Data extracts:
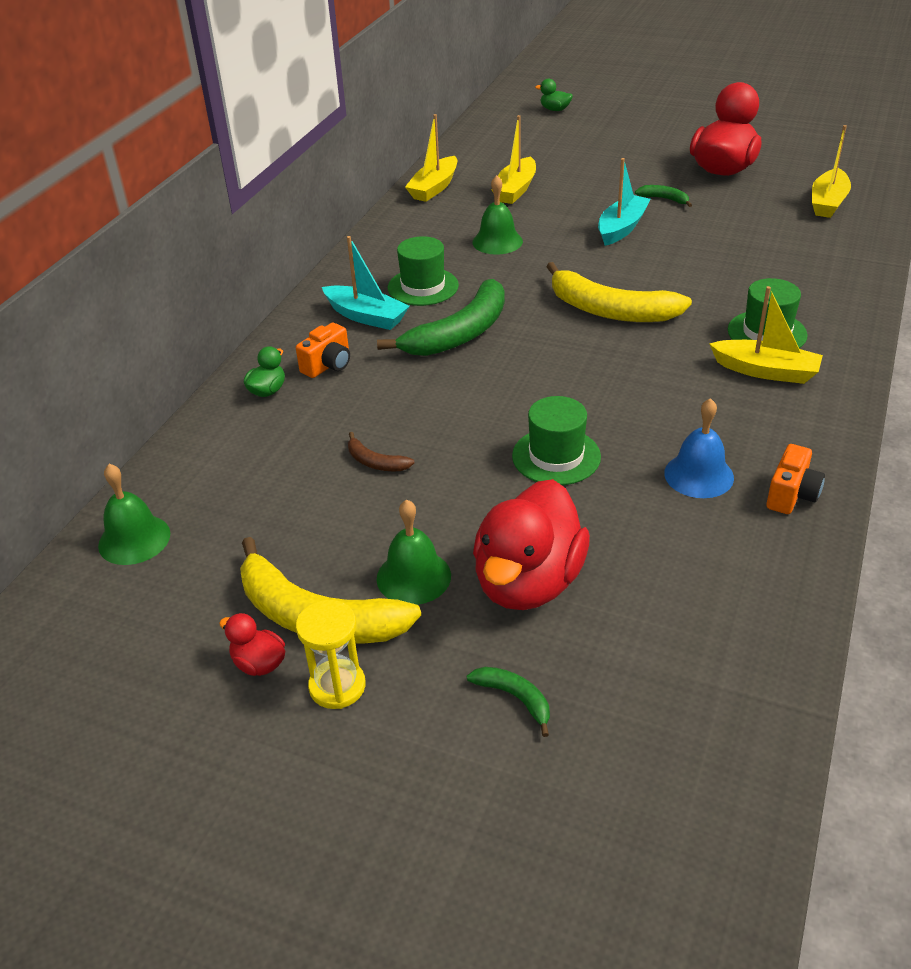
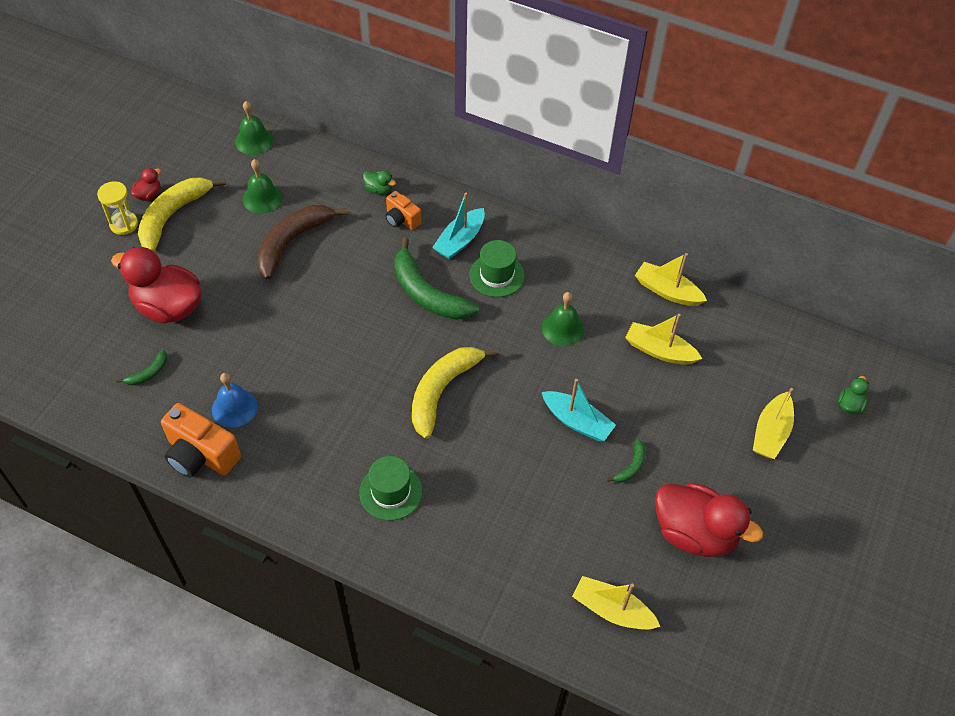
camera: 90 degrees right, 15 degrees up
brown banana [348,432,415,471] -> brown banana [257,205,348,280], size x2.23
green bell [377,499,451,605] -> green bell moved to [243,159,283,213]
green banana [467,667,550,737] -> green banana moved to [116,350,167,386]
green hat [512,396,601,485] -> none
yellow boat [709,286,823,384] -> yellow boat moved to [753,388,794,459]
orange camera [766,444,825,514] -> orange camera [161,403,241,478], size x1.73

* * *

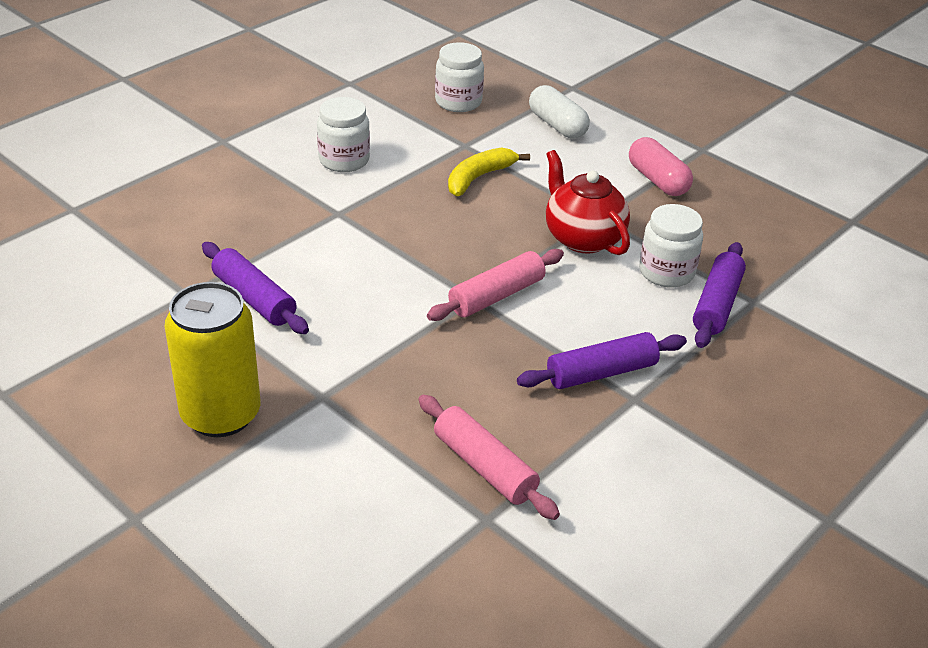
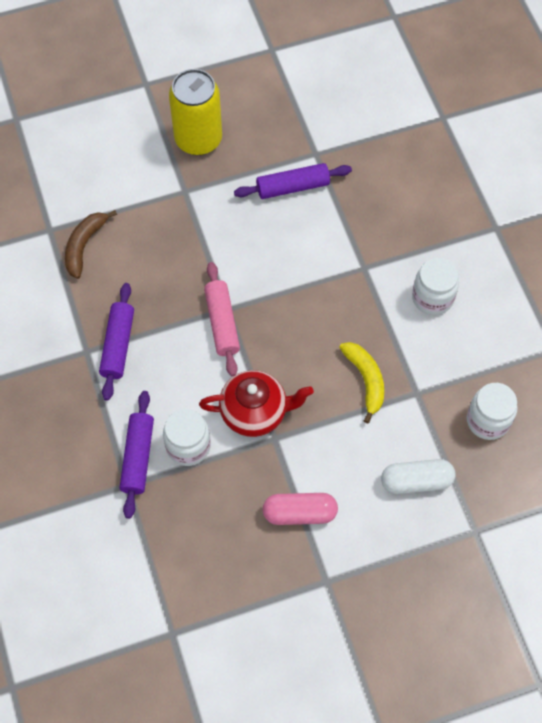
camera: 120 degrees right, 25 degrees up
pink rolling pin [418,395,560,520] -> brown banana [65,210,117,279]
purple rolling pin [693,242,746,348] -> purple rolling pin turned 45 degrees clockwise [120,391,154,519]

Task description:
Beginning at the line above that contains "green bell [377,499,451,605]", return each line exactly through the line that contains "orange camera [766,444,825,514]", and no others.

Result for this exercise:
green bell [377,499,451,605] -> green bell moved to [243,159,283,213]
green banana [467,667,550,737] -> green banana moved to [116,350,167,386]
green hat [512,396,601,485] -> none
yellow boat [709,286,823,384] -> yellow boat moved to [753,388,794,459]
orange camera [766,444,825,514] -> orange camera [161,403,241,478], size x1.73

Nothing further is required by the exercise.